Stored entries
****

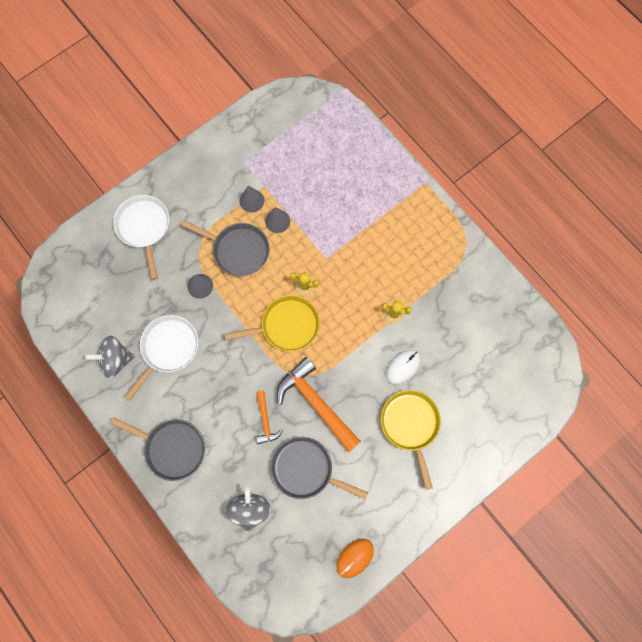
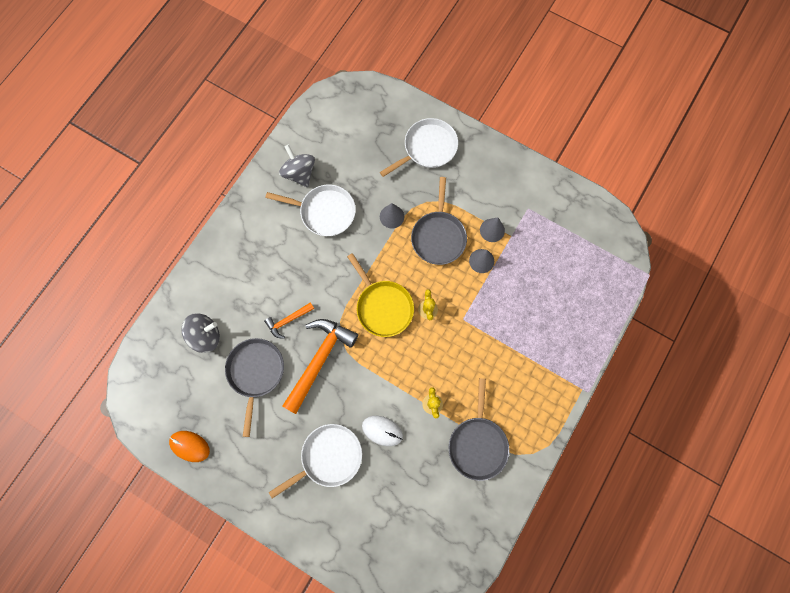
camera: 70 degrees right, 0 degrees up
grey pan [110,418,205,481] -> grey pan moved to [449,378,510,481]
yellow pan [381,390,441,490] -> white pan [269,424,362,499]

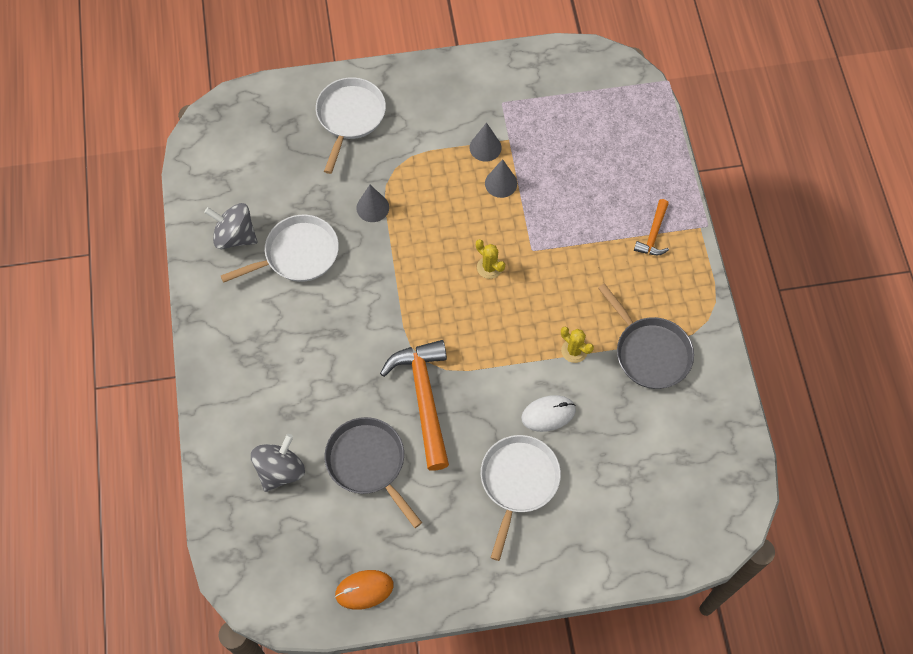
camera: 40 degrees left, 10 degrees down
orange hammer [264,302,314,339] -> orange hammer moved to [634,199,669,255]
yellow pan [347,253,414,337] -> none
grey pan [411,177,467,265] -> none

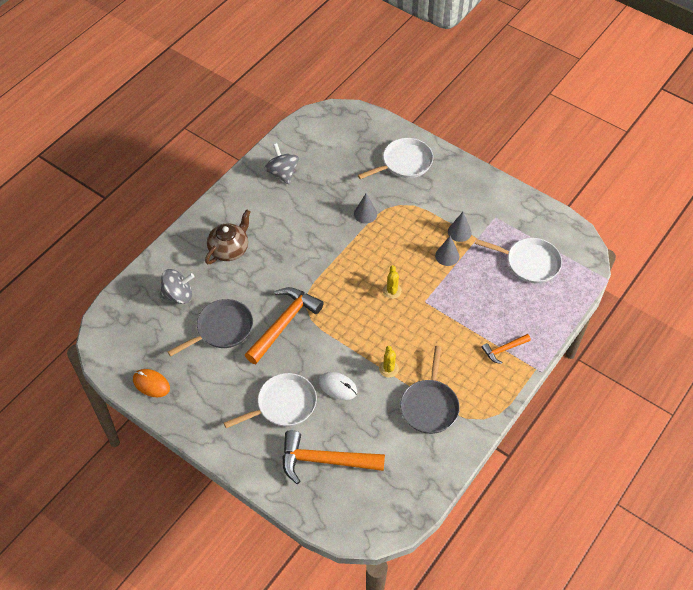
camera: 45 degrees right, 10 degrees down
white pan [221,215,339,283] -> white pan moved to [475,238,562,283]
grey pan [325,417,422,528] -> grey pan turned 45 degrees clockwise [168,299,253,357]
none -> brown teapot [205,209,250,264]
none -> orange hammer [282,430,385,484]

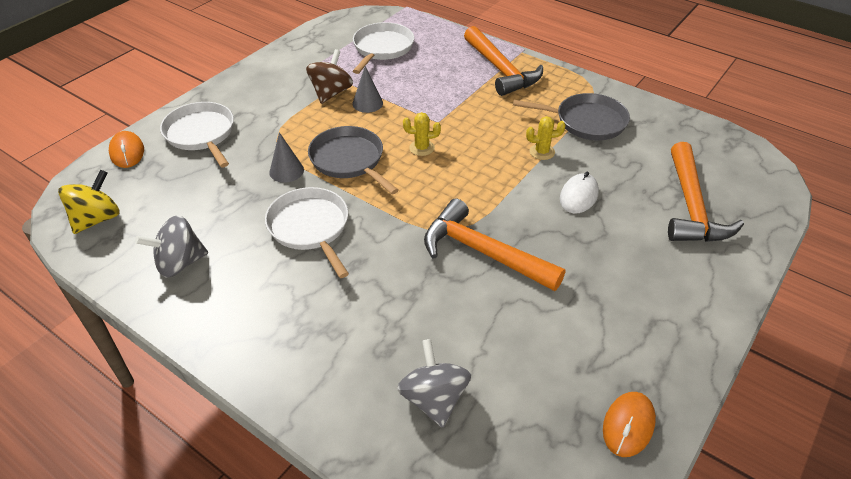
camera: 90 degrees left, 10 degrees down
grey pan [168,299,253,357] -> grey pan moved to [308,126,399,194]
brown teapot [205,209,250,264] -> none
white pan [224,373,317,428] -> white pan moved to [265,187,349,278]
grey cone [448,212,472,242] -> brown spinning top [306,49,353,104]
orange hammer [481,334,531,364] -> orange hammer [464,26,543,96], size x1.96
none -> yellow spinning top [58,170,120,234]
none -> orange mouse [109,131,144,168]

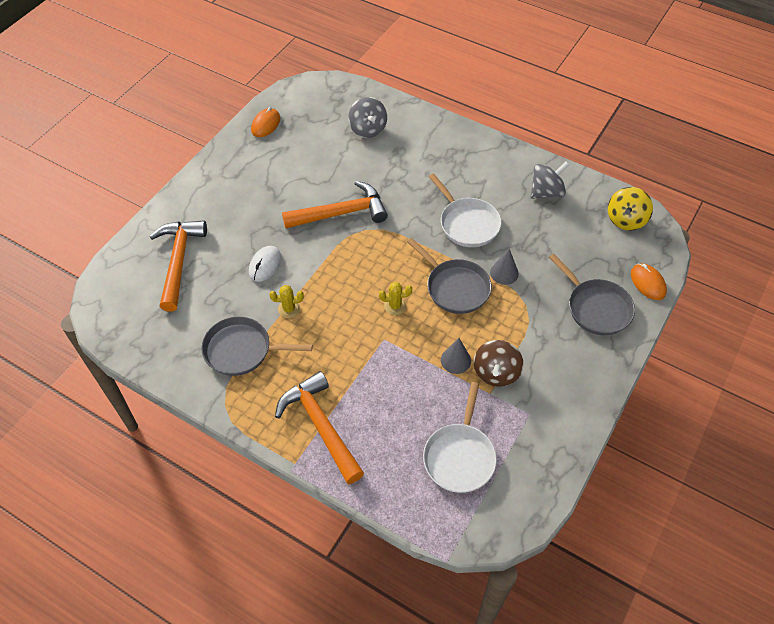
camera: 175 degrees right, 10 degrees up
white pan [160,102,234,167] -> grey pan [549,254,635,335]
orange hammer [424,198,565,291] -> orange hammer turned 45 degrees counterclockwise [282,181,388,228]

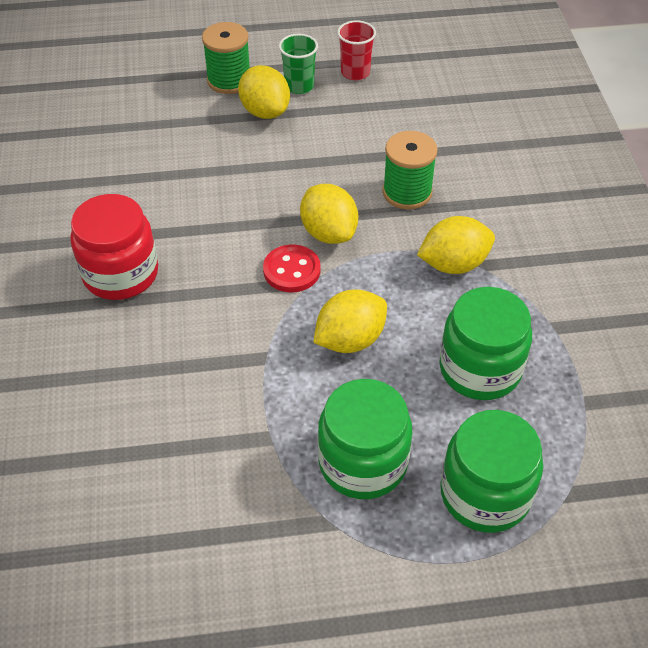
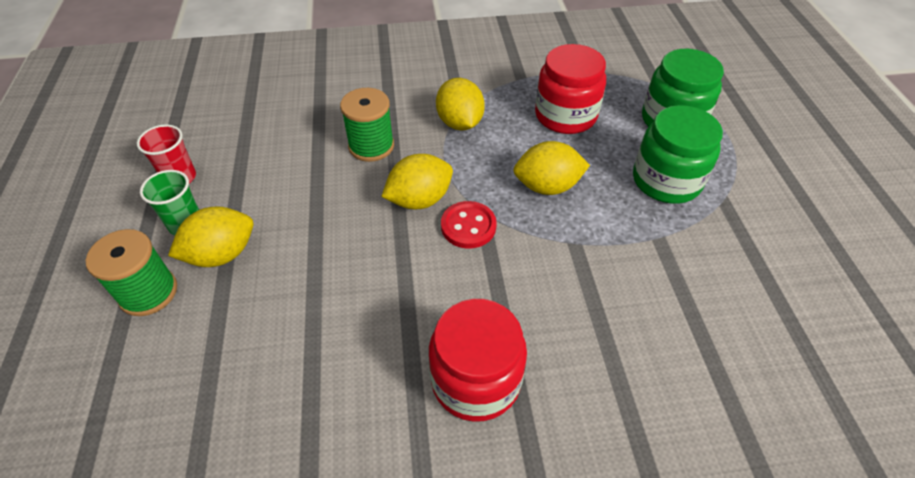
camera: 90 degrees left, 0 degrees up
yellow lemon [313,290,387,353] -> yellow lemon turned 60 degrees counterclockwise [513,141,590,195]
green jar [439,287,532,400] -> red jar [535,44,606,134]

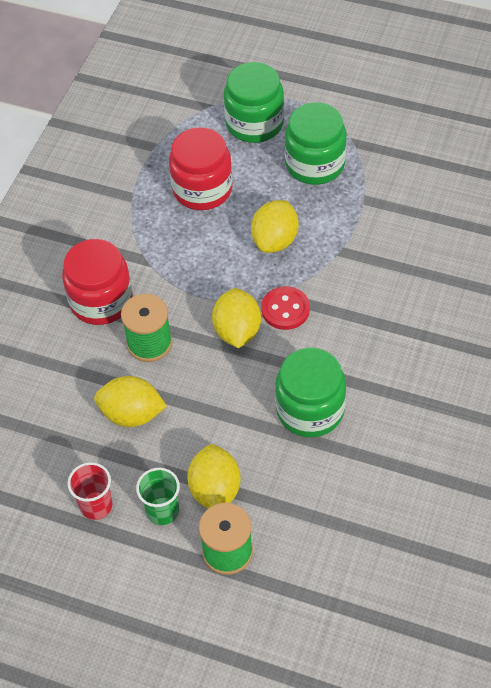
camera: 60 degrees left, 5 degrees up
red jar [429,299,527,422] -> red jar moved to [62,239,133,325]
yellow lemon [436,78,485,130] -> yellow lemon moved to [94,376,167,427]
none -> green jar [275,348,346,437]

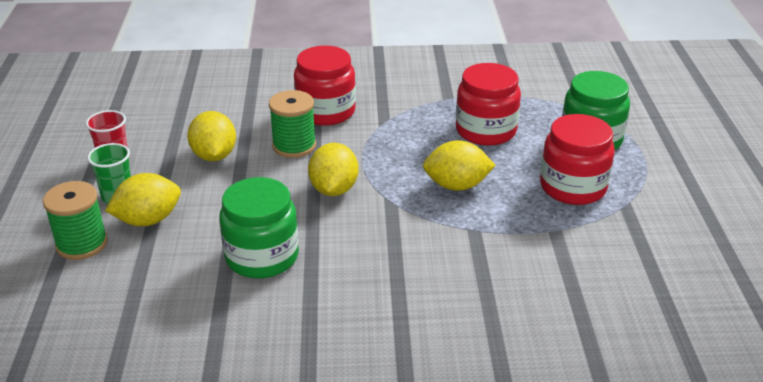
camera: 65 degrees right, 20 degrees down
yellow lemon [212,288,261,348] -> yellow lemon turned 60 degrees counterclockwise [308,143,359,196]
red button [261,286,310,330] -> none
green jar [285,102,346,185] -> red jar [540,114,615,205]

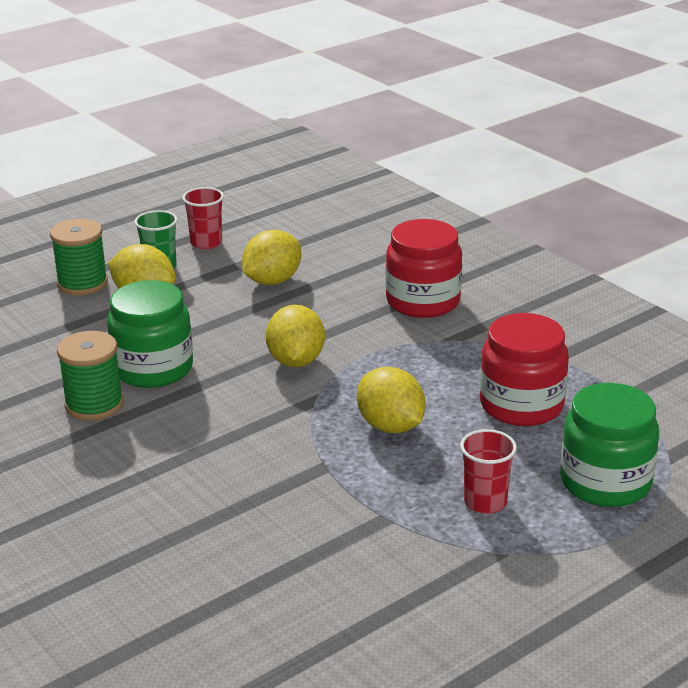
camera: 55 degrees right, 5 degrees down
green spool [269,90,316,158] -> green spool moved to [57,331,124,421]
yellow lemon [308,143,359,196] -> yellow lemon turned 60 degrees counterclockwise [265,305,325,367]
red jar [540,114,615,205] -> red cup [460,429,517,514]

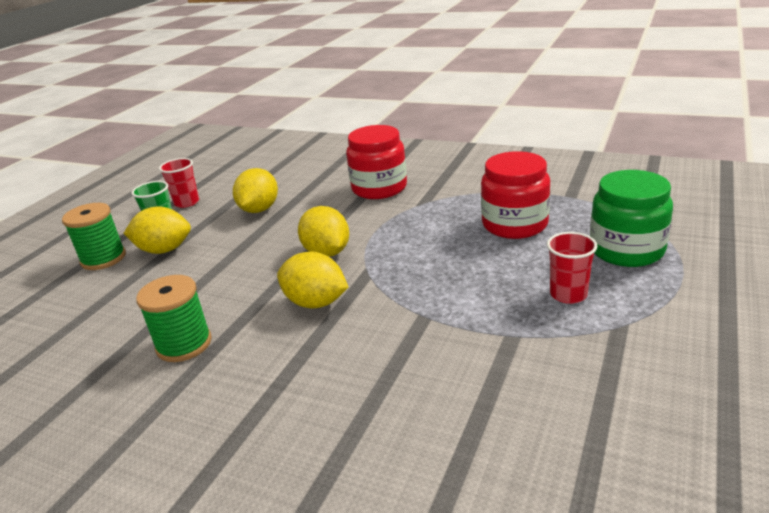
camera: 25 degrees left, 0 degrees up
green jar [107,280,193,388] -> none
yellow lemon [357,367,426,433] -> yellow lemon moved to [277,251,349,308]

****

__Directions for this task__: The stretch to restate runs from the line above containing "none -> orange hammer [282,430,385,484]" through the line containing "none -> yellow spinning top [58,170,120,234]". Copy it word for word, ends included, without pictures.

__Exercise output__:
none -> orange hammer [282,430,385,484]

camera: 90 degrees left, 10 degrees down
grey pan [168,299,253,357] -> grey pan moved to [308,126,399,194]
brown teapot [205,209,250,264] -> none
white pan [224,373,317,428] -> white pan moved to [265,187,349,278]
grey cone [448,212,472,242] -> brown spinning top [306,49,353,104]
orange hammer [481,334,531,364] -> orange hammer [464,26,543,96], size x1.96
none -> yellow spinning top [58,170,120,234]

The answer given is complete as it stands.